■ Data supplied
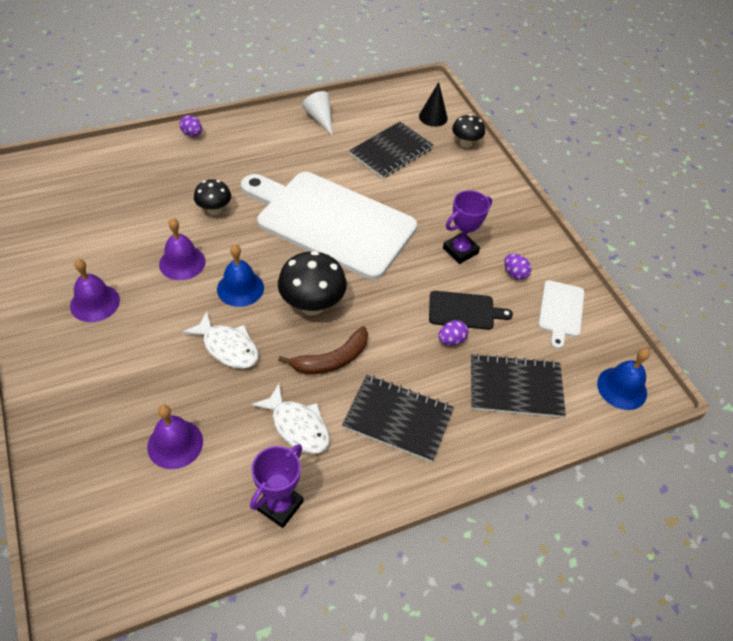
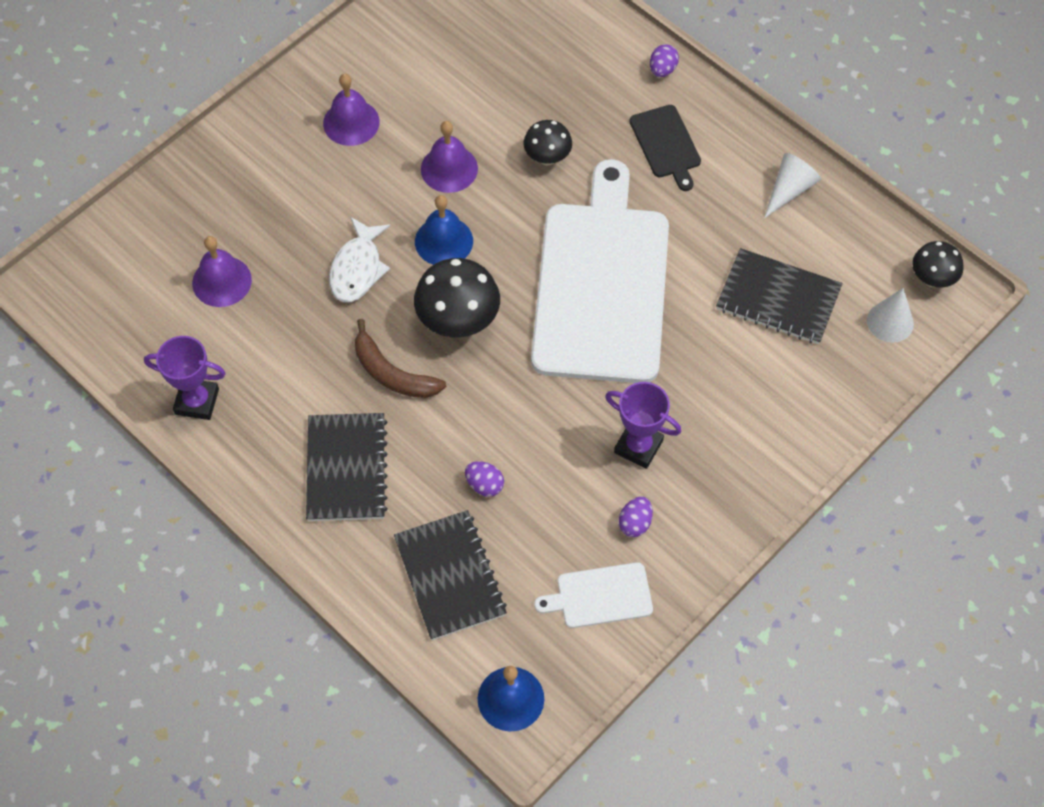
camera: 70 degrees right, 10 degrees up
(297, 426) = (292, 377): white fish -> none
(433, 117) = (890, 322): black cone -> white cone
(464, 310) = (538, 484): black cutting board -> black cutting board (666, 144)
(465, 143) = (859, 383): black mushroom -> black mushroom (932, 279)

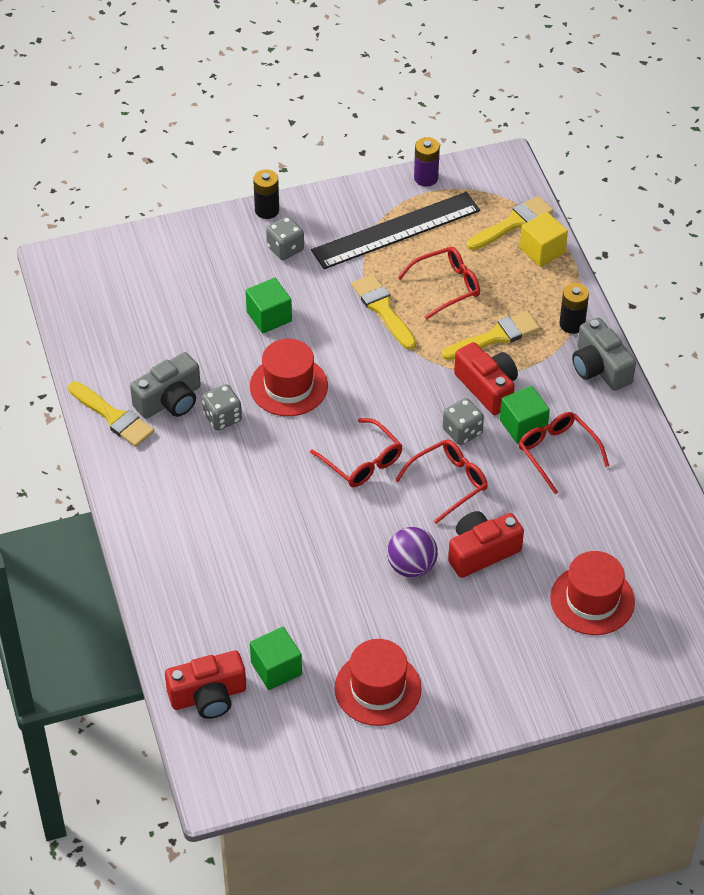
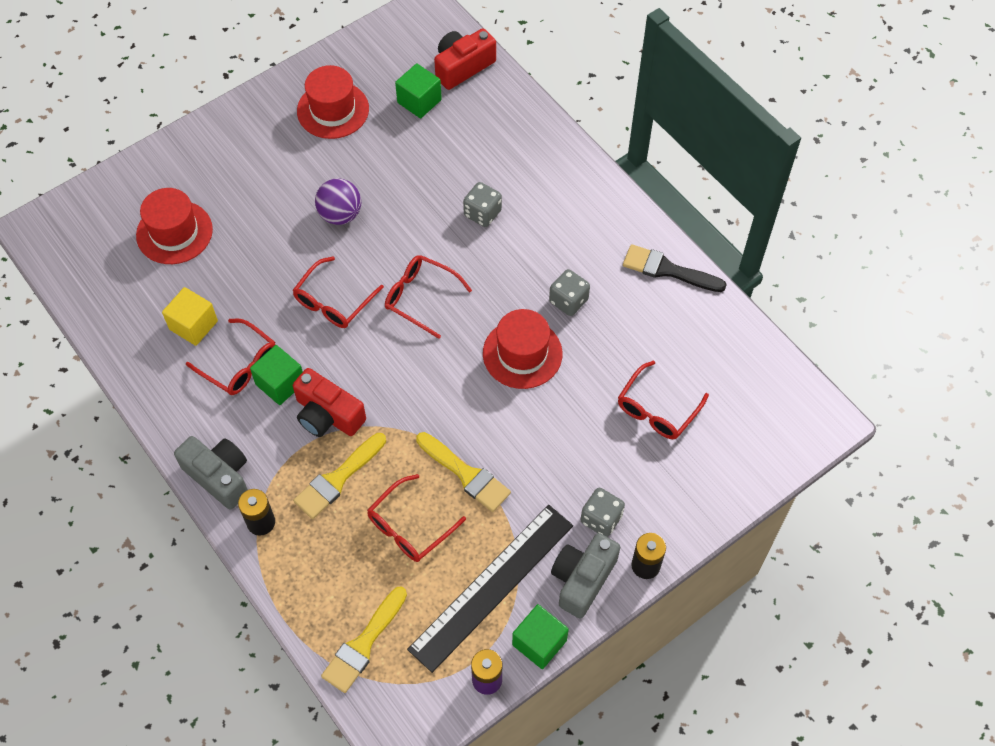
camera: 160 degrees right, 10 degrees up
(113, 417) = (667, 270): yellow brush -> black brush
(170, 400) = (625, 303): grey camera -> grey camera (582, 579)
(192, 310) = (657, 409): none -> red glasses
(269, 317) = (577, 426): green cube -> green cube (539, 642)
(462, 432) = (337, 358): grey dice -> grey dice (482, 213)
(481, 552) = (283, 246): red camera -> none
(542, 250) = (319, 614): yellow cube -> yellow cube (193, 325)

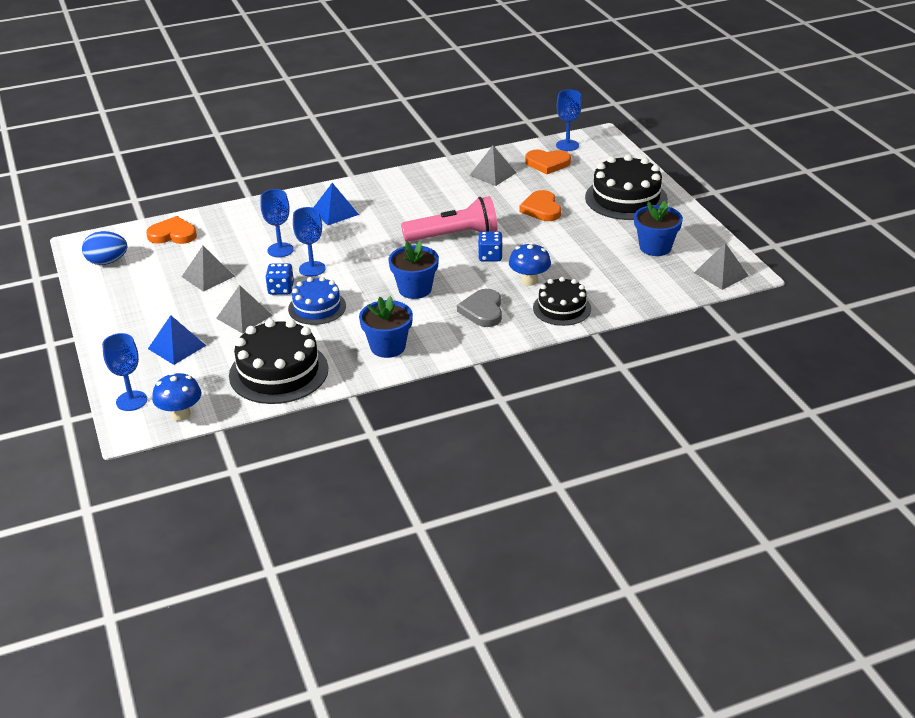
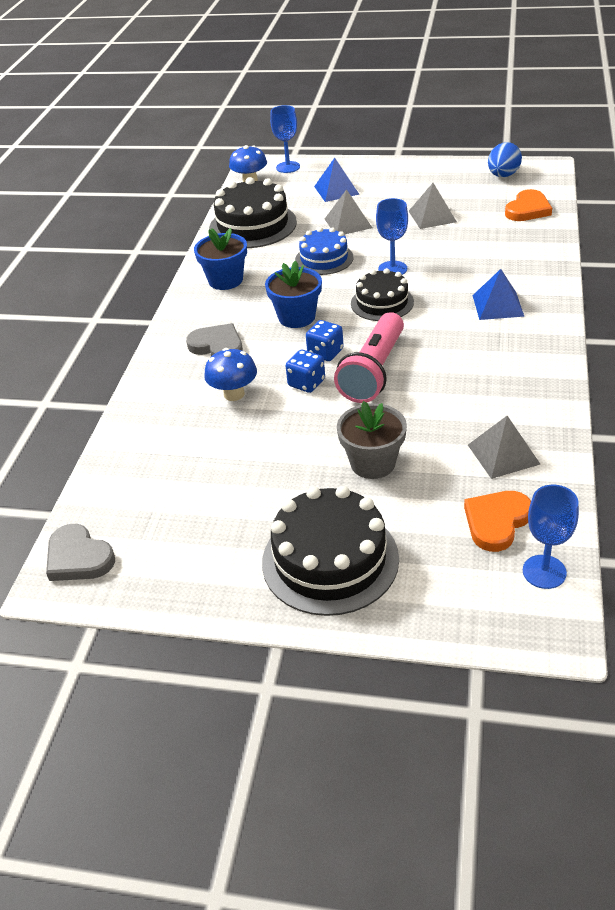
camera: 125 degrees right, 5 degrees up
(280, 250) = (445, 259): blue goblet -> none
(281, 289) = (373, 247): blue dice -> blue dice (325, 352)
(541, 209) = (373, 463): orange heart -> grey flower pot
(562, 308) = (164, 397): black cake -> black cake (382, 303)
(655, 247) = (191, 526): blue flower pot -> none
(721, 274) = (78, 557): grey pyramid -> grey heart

■ What this task involves
The copy should start at the line that contains "(481, 552) = (283, 246): red camera -> none", end at the last line of the entries above, and match each line exactly, with pictures dropped.

■ Solution for this problem
(481, 552) = (283, 246): red camera -> none
(542, 250) = (319, 614): yellow cube -> yellow cube (193, 325)

camera: 125 degrees right, 5 degrees up
(280, 250) = (445, 259): blue goblet -> none
(281, 289) = (373, 247): blue dice -> blue dice (325, 352)
(541, 209) = (373, 463): orange heart -> grey flower pot
(562, 308) = (164, 397): black cake -> black cake (382, 303)
(655, 247) = (191, 526): blue flower pot -> none
(721, 274) = (78, 557): grey pyramid -> grey heart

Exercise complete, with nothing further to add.